### TASK ITEM
Restate the records word for word. Include no pictures.

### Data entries
• • • • • • •
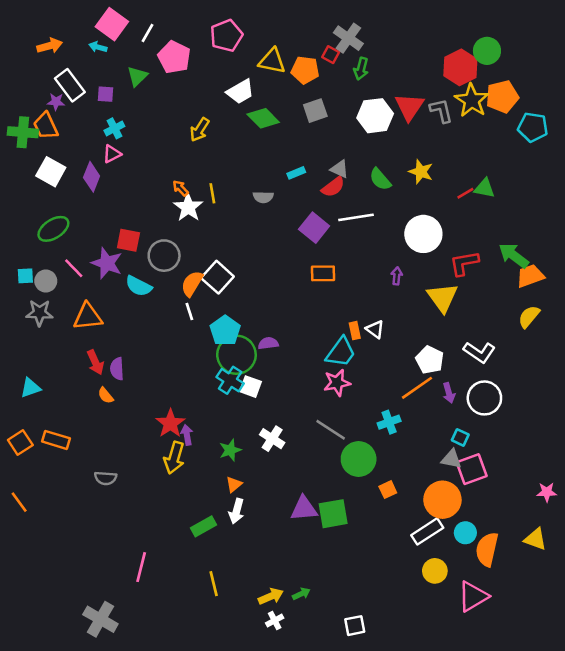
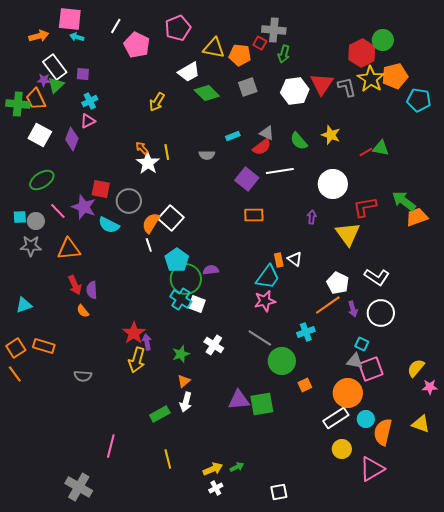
pink square: (112, 24) -> (70, 19), moved, turned -30
gray cross: (348, 38) -> (274, 30), turned -30
green triangle: (137, 76) -> (56, 85), moved
yellow semicircle: (529, 317) -> (416, 368), moved
orange line: (19, 502) -> (15, 374), moved

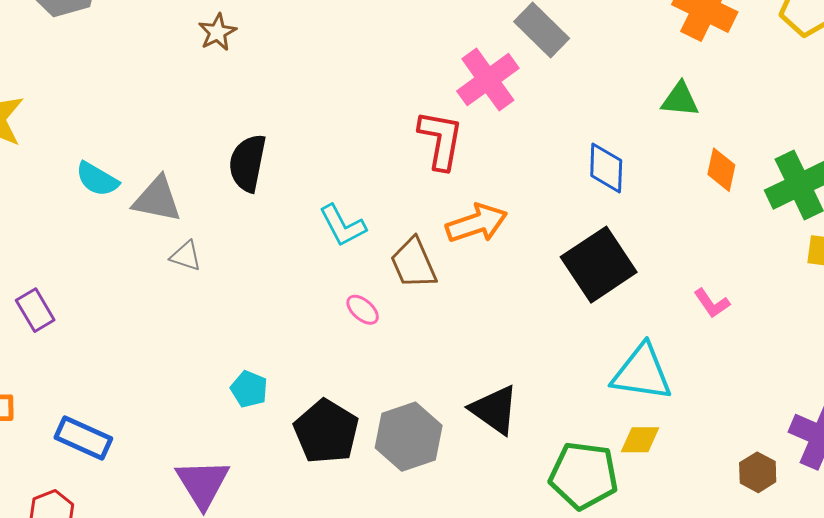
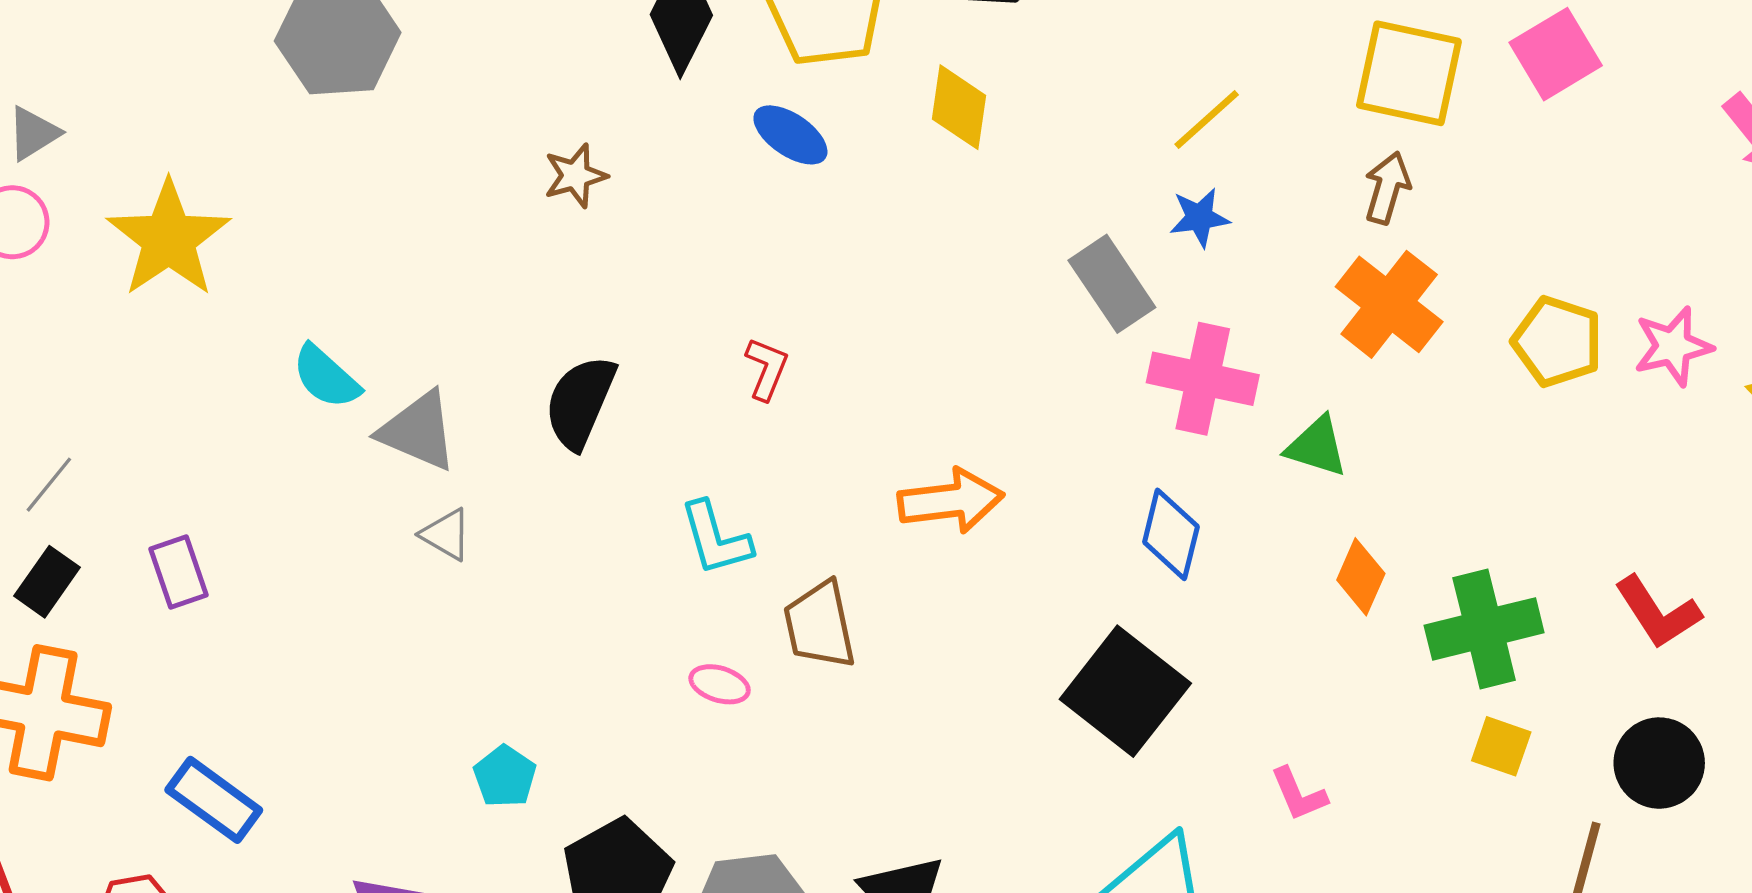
pink cross: (488, 80) -> (1203, 379), moved, turned 36
red L-shape: (441, 140) -> (767, 369), moved, size x0.6
orange arrow: (477, 223) -> (951, 501), moved
black square: (599, 265) -> (1125, 691), turned -30
pink ellipse: (363, 310) -> (720, 684), turned -36

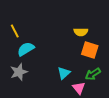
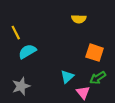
yellow semicircle: (81, 32) -> (79, 19), moved
gray star: (19, 72) -> (21, 86), moved

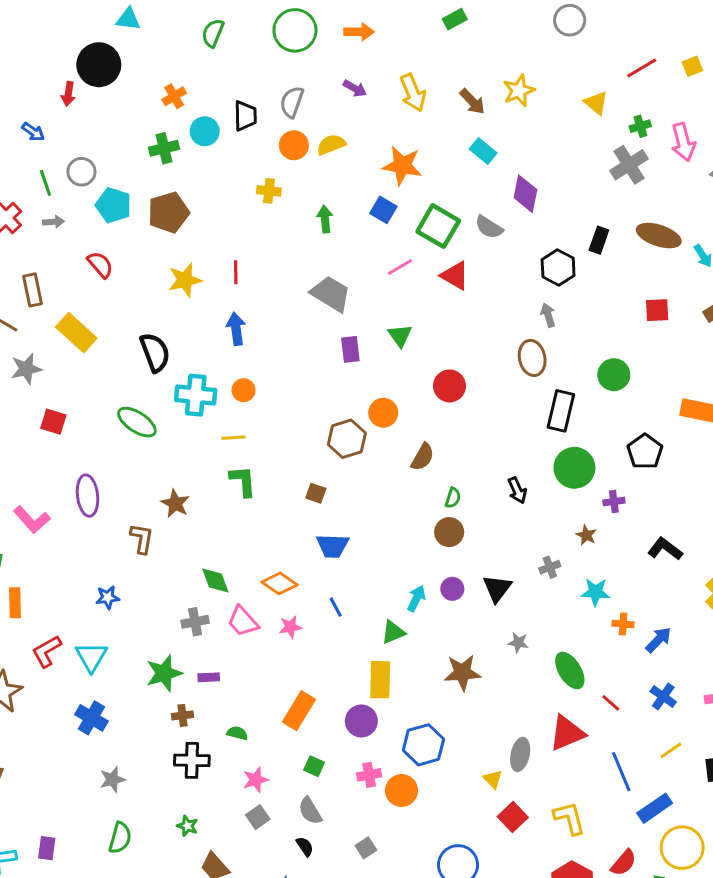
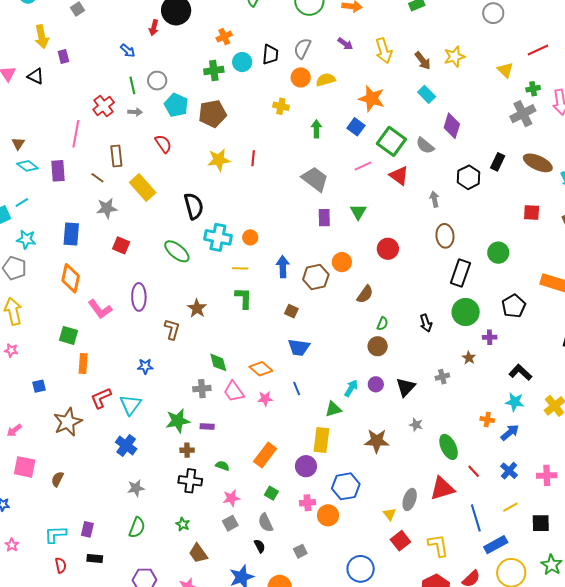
gray arrow: (548, 315) -> (434, 199), moved
blue arrow: (236, 329) -> (283, 267), moved
cyan star: (595, 592) -> (515, 402), moved

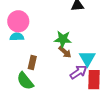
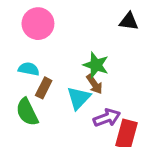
cyan semicircle: (17, 37) -> (29, 69), moved
cyan triangle: (87, 58) -> (79, 98), moved

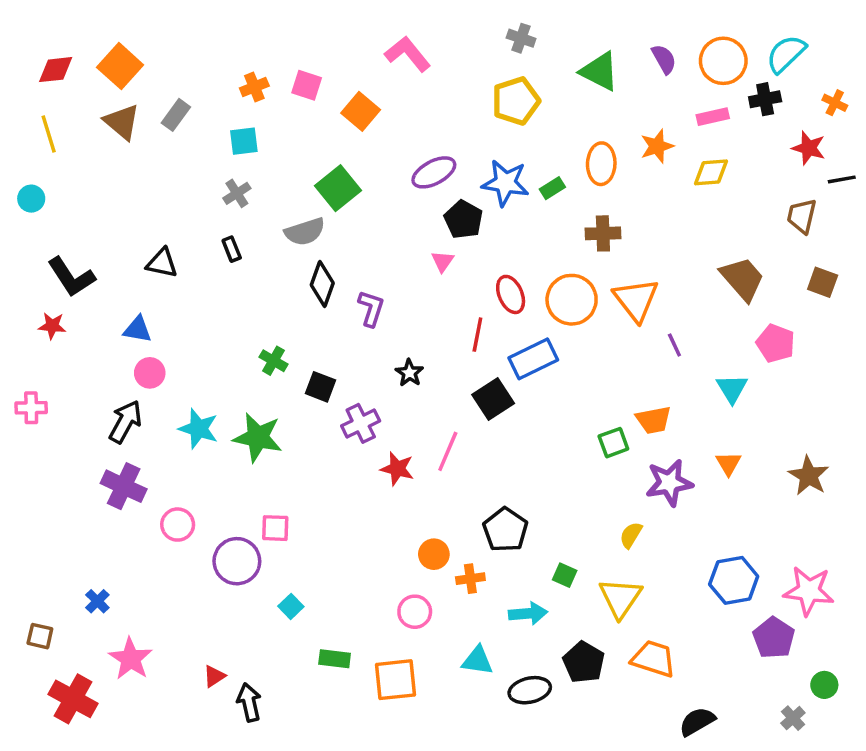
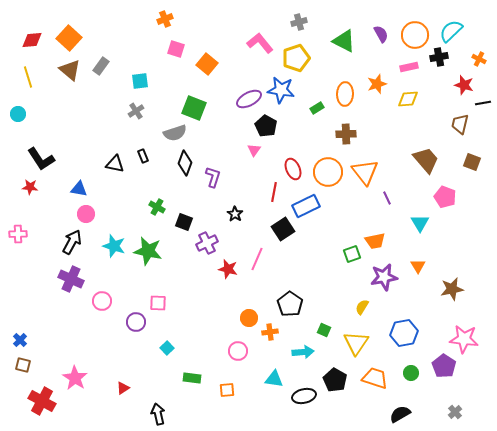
gray cross: (521, 38) -> (299, 22), turned -35
pink L-shape: (408, 54) -> (260, 43), moved
orange cross: (254, 87) -> (165, 19), moved
blue star: (505, 183) -> (281, 90), moved
green square: (338, 188) -> (194, 108), turned -30
black rectangle: (232, 249) -> (143, 156), moved
black triangle: (162, 263) -> (115, 164), moved
brown star: (809, 476) -> (452, 289), moved, turned 30
purple circle: (237, 561) -> (136, 322), size x0.7
blue hexagon: (734, 580) -> (404, 333), moved
blue cross: (97, 601) -> (20, 340), moved
orange square: (396, 680) -> (227, 390), size x0.6
green circle: (824, 685) -> (411, 373), moved
black arrow: (249, 702) -> (158, 414), moved

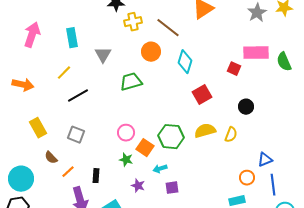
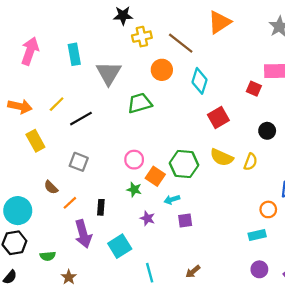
gray triangle: (103, 55) -> (109, 73), size x1.4
yellow line: (64, 73) -> (57, 104), moved
yellow rectangle: (38, 128) -> (35, 141), moved
yellow semicircle: (205, 131) -> (222, 157), turned -140

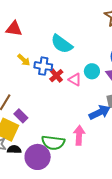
• • • • • • •
### EXPECTED OUTPUT
pink square: (112, 24) -> (70, 19), moved, turned -30
gray cross: (348, 38) -> (274, 30), turned -30
green triangle: (137, 76) -> (56, 85), moved
yellow semicircle: (529, 317) -> (416, 368), moved
orange line: (19, 502) -> (15, 374), moved

pink cross: (488, 80) -> (1203, 379), moved, turned 36
red L-shape: (441, 140) -> (767, 369), moved, size x0.6
orange arrow: (477, 223) -> (951, 501), moved
black square: (599, 265) -> (1125, 691), turned -30
pink ellipse: (363, 310) -> (720, 684), turned -36

yellow semicircle: (81, 32) -> (79, 19), moved
gray star: (19, 72) -> (21, 86), moved

gray arrow: (548, 315) -> (434, 199), moved
blue arrow: (236, 329) -> (283, 267), moved
cyan star: (595, 592) -> (515, 402), moved

cyan semicircle: (17, 37) -> (29, 69), moved
cyan triangle: (87, 58) -> (79, 98), moved

gray cross: (521, 38) -> (299, 22), turned -35
pink L-shape: (408, 54) -> (260, 43), moved
orange cross: (254, 87) -> (165, 19), moved
blue star: (505, 183) -> (281, 90), moved
green square: (338, 188) -> (194, 108), turned -30
black rectangle: (232, 249) -> (143, 156), moved
black triangle: (162, 263) -> (115, 164), moved
brown star: (809, 476) -> (452, 289), moved, turned 30
purple circle: (237, 561) -> (136, 322), size x0.7
blue hexagon: (734, 580) -> (404, 333), moved
blue cross: (97, 601) -> (20, 340), moved
orange square: (396, 680) -> (227, 390), size x0.6
green circle: (824, 685) -> (411, 373), moved
black arrow: (249, 702) -> (158, 414), moved

gray triangle: (103, 55) -> (109, 73), size x1.4
yellow line: (64, 73) -> (57, 104), moved
yellow rectangle: (38, 128) -> (35, 141), moved
yellow semicircle: (205, 131) -> (222, 157), turned -140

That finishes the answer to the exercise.